## Exercise instructions
Your reply should hold every entry below exactly as written and none of the pictures.

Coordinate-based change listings
▬▬▬▬▬▬

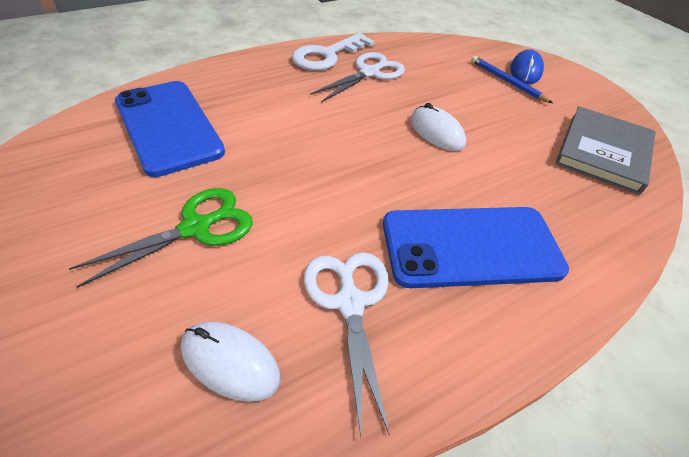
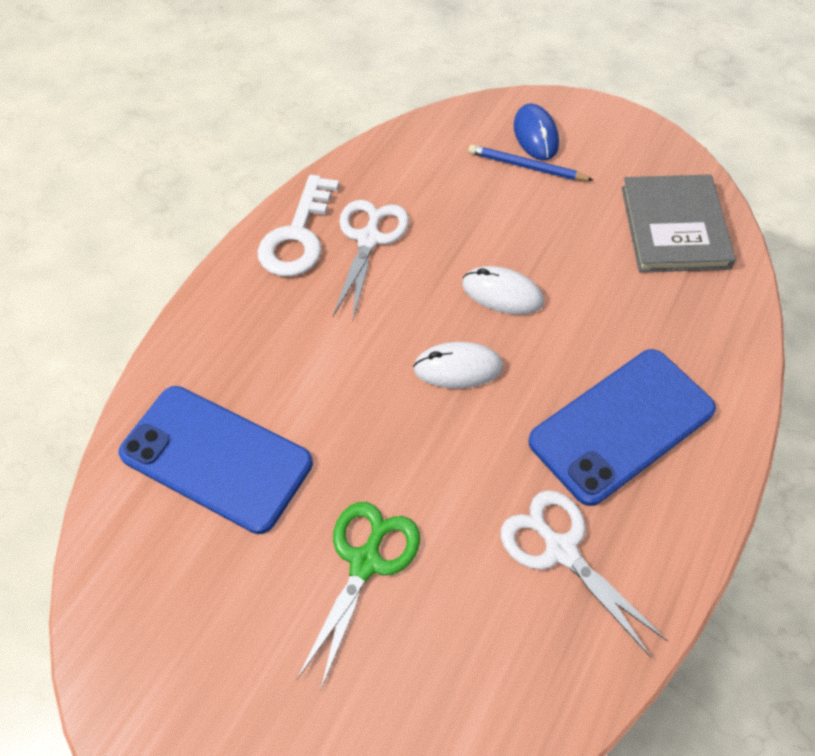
camera: 25 degrees left, 10 degrees up
white mouse [181,322,280,402] -> white mouse moved to [413,342,503,389]

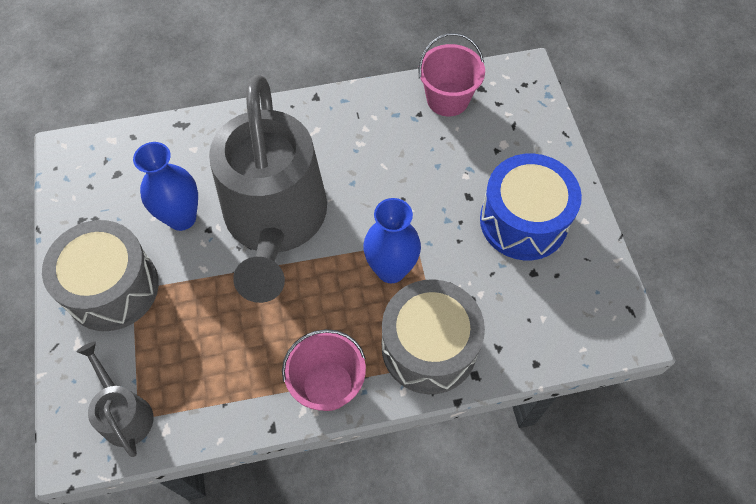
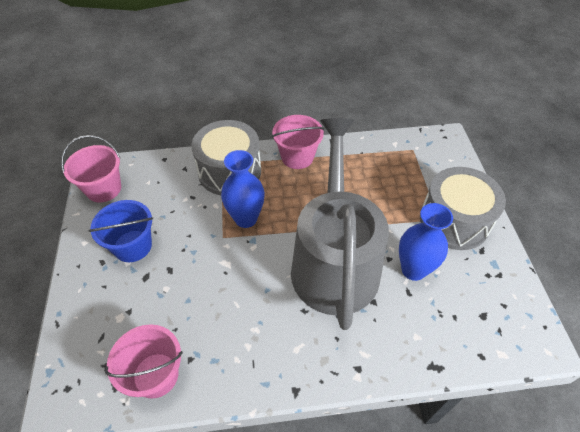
camera: 175 degrees left, 10 degrees down
grey watering can [76,342,153,457] -> none
blue drum [480,153,582,261] -> blue bucket [89,200,153,262]
none -> pink bucket [61,135,121,203]

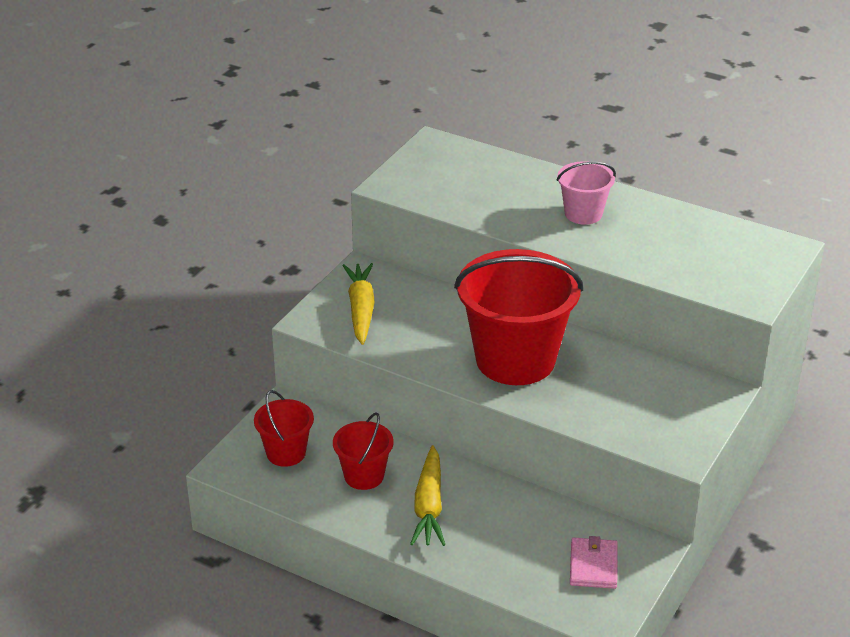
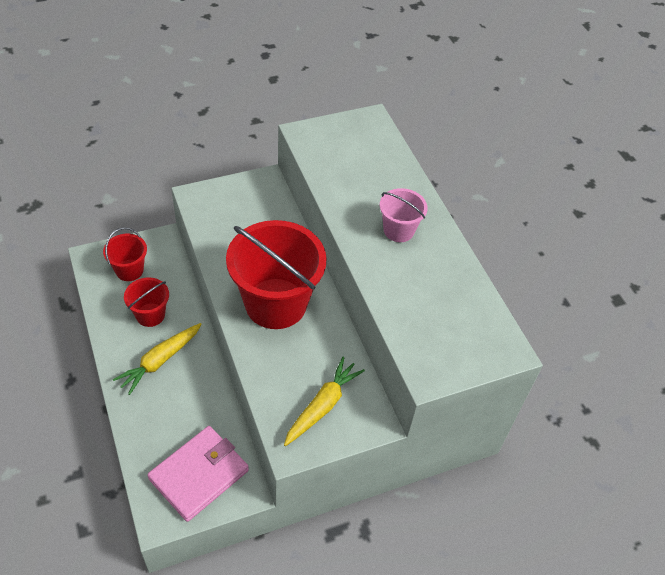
camera: 35 degrees right, 15 degrees up
yellow carrot [342,263,375,345] -> yellow carrot moved to [284,357,365,446]
pink wallet [570,536,618,589] -> pink wallet [147,426,249,522], size x1.75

▬▬▬▬▬▬

## Exercise result
camera: 25 degrees left, 10 degrees up
white mouse [181,322,280,402] -> white mouse moved to [413,342,503,389]

camera: 175 degrees left, 10 degrees down
grey watering can [76,342,153,457] -> none
blue drum [480,153,582,261] -> blue bucket [89,200,153,262]
none -> pink bucket [61,135,121,203]

camera: 35 degrees right, 15 degrees up
yellow carrot [342,263,375,345] -> yellow carrot moved to [284,357,365,446]
pink wallet [570,536,618,589] -> pink wallet [147,426,249,522], size x1.75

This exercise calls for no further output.